## The problem
Please return all lines of the data below containing the string "plus".

==================================================

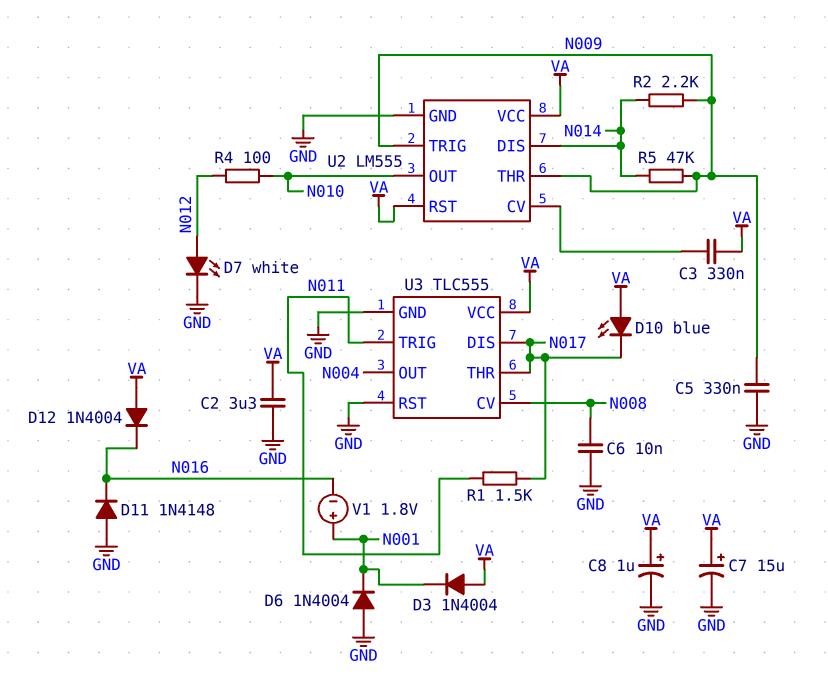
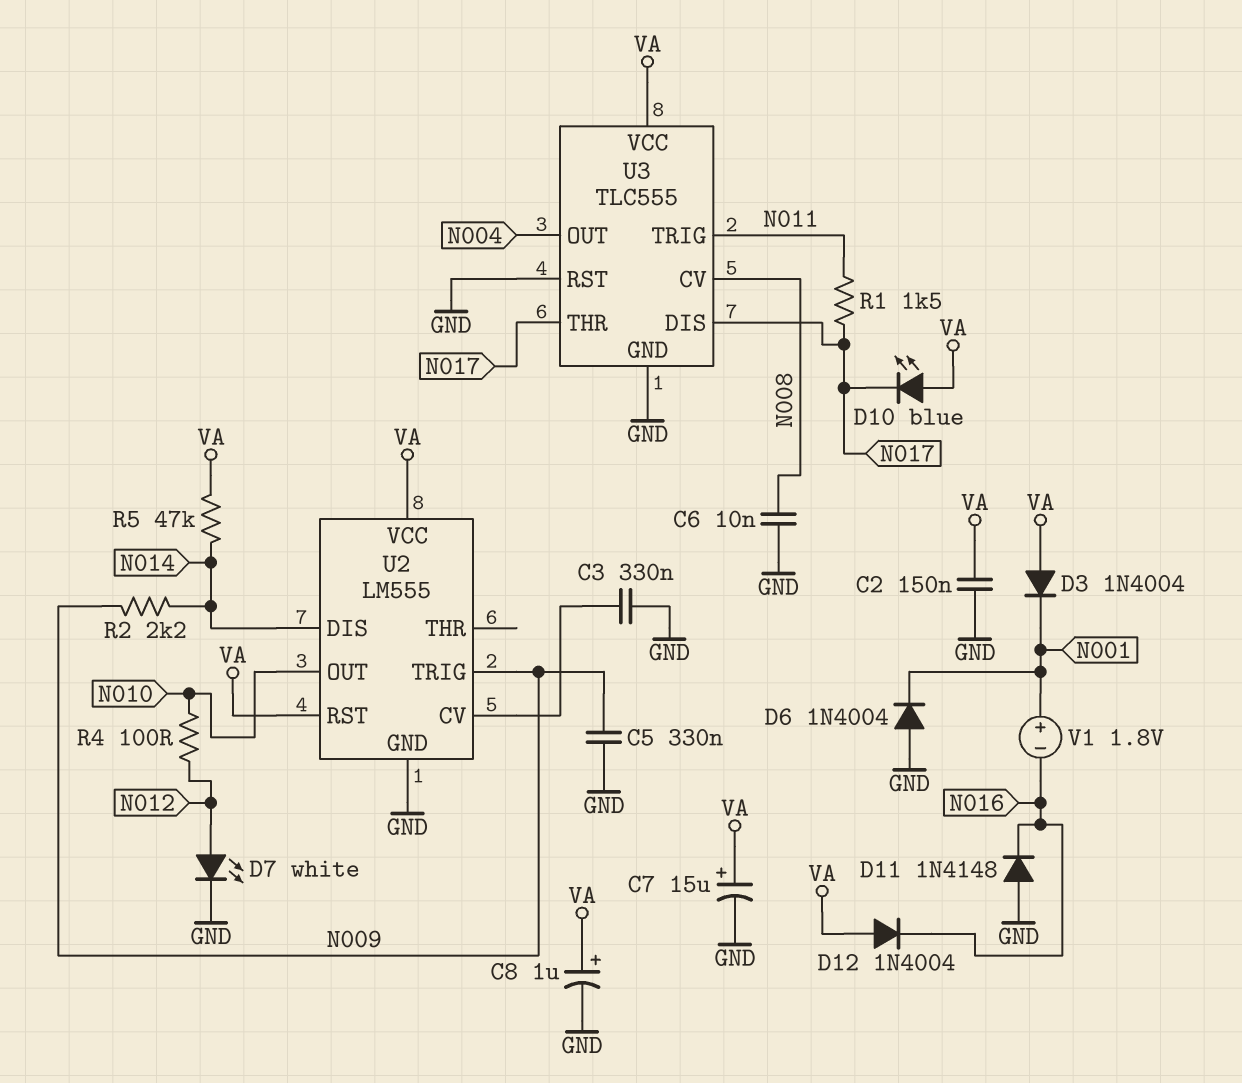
C2: 3.3uF (GND, VA) -> 150nF (GND, VA)
C3: 330nF (U2/CV, VA) -> 330nF (GND, U2/CV)
R5: 47k (N009, N014) -> 47k (N014, VA)
U2 pin THR: N009 -> none

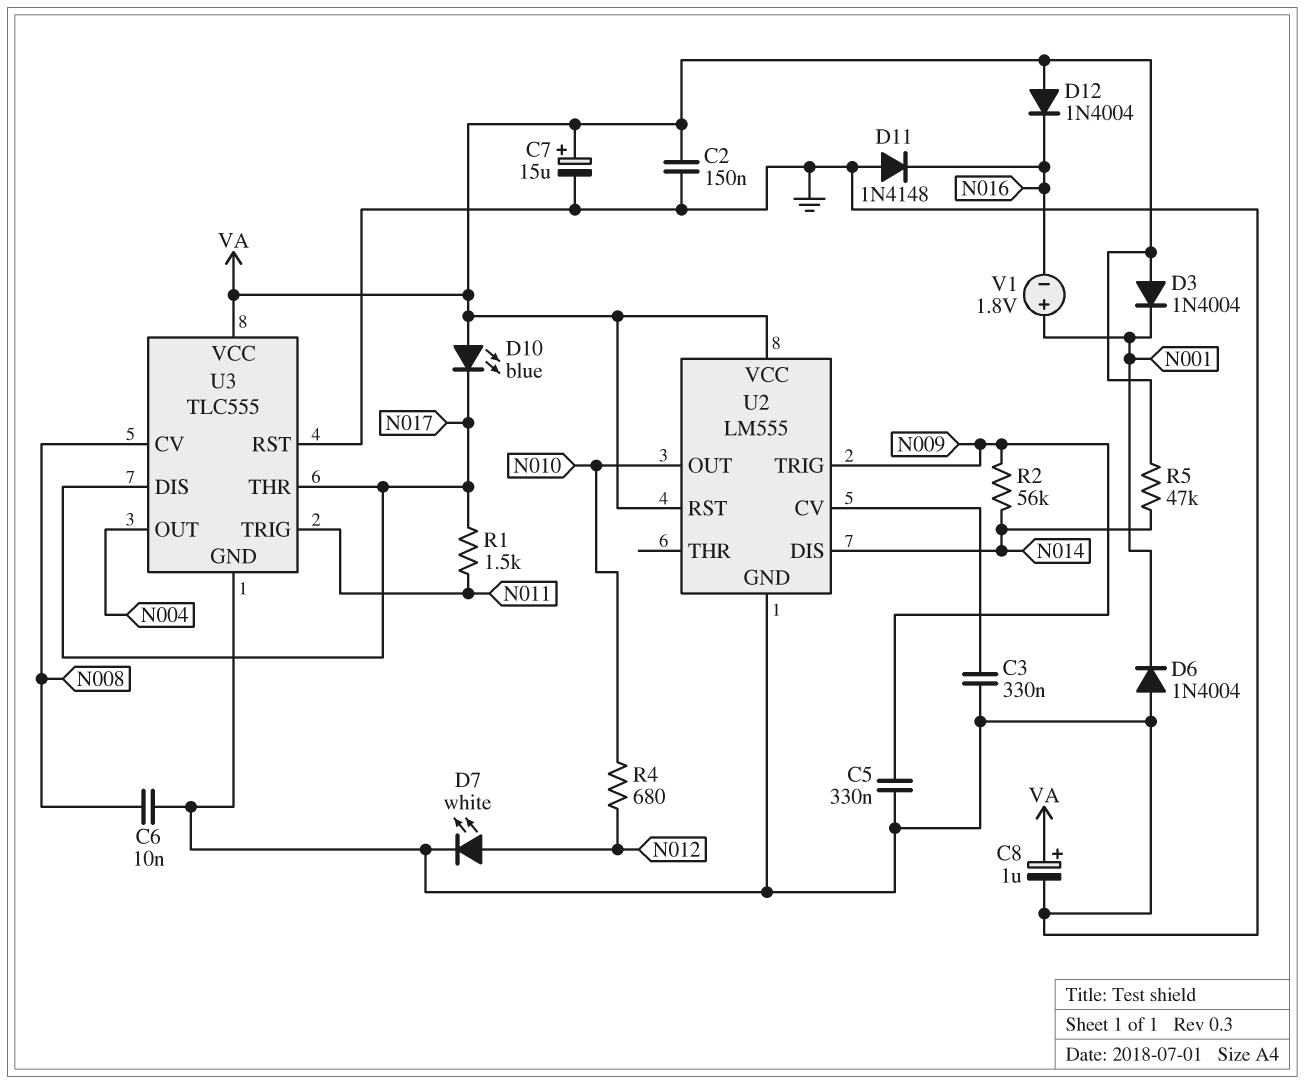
R2: 2.2k (N009, N014) -> 56k (N009, N014)
R4: 100 (N010, N012) -> 680 (N010, N012)

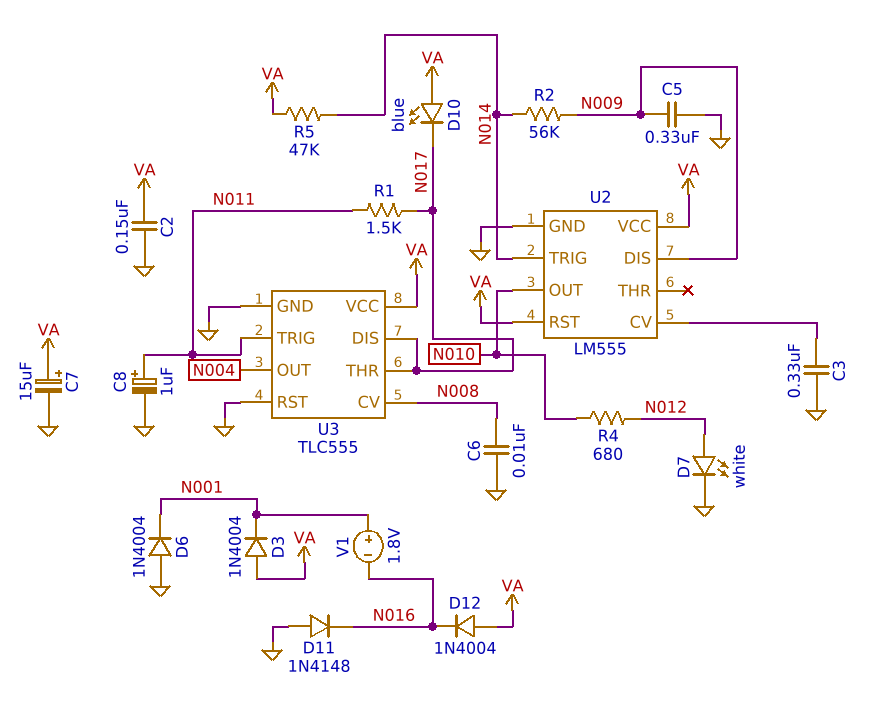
C8: 1uF (plus VA, minus GND) -> 1uF (plus N011, minus GND)
U2 pin DIS: N014 -> N009
U2 pin TRIG: N009 -> N014

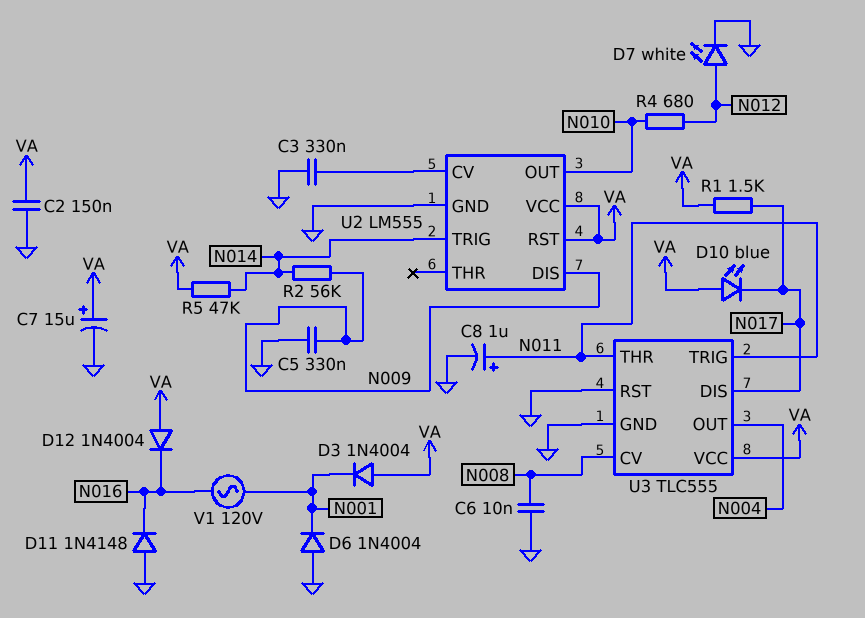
R1: 1.5k (N011, N017) -> 1.5k (N017, VA)
U3 pin THR: N017 -> N011
V1: 1.8V (plus N001, minus N016) -> AC 120V (N001, N016)

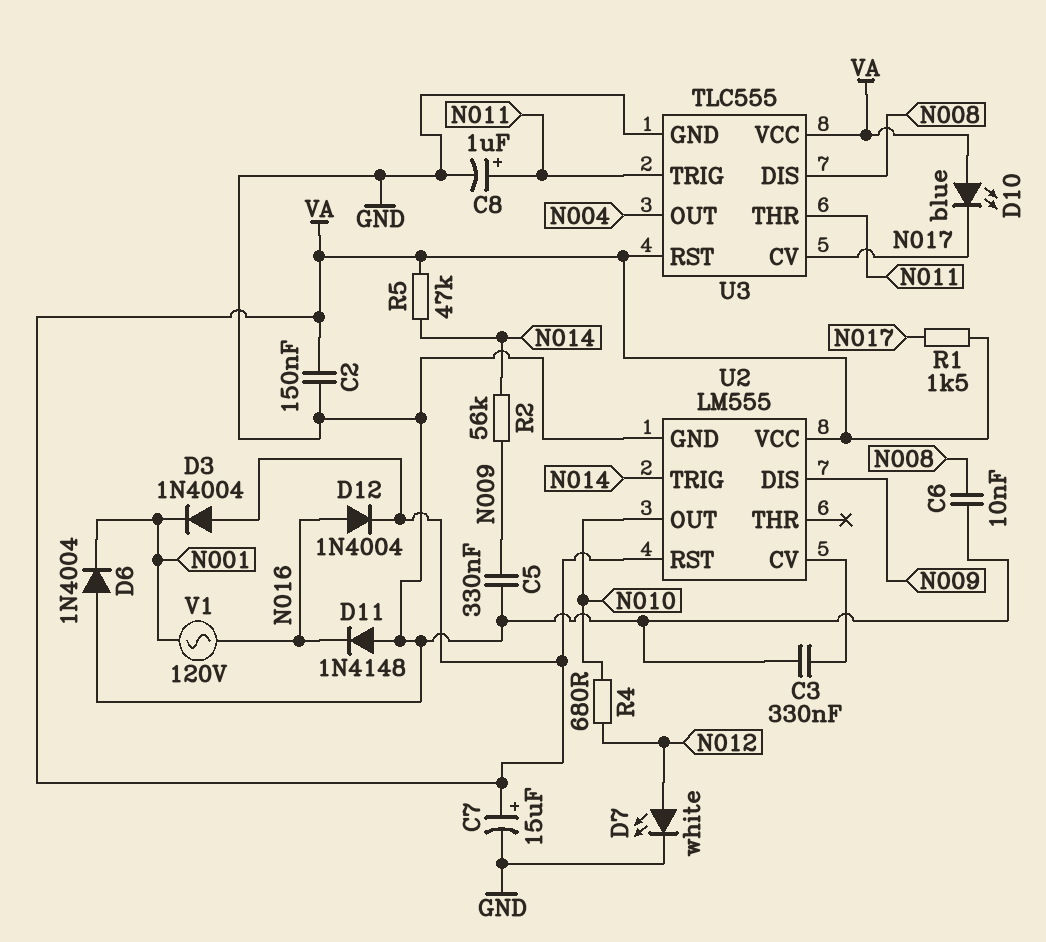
D12: diode 1N4004 (A VA, K N016) -> diode 1N4004 (A N016, K VA)
U3 pin CV: N008 -> N017
U3 pin DIS: N017 -> N008
U3 pin RST: GND -> VA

==================================================

## Output of the task
C8: 1uF (plus VA, minus GND) -> 1uF (plus N011, minus GND)
V1: 1.8V (plus N001, minus N016) -> AC 120V (N001, N016)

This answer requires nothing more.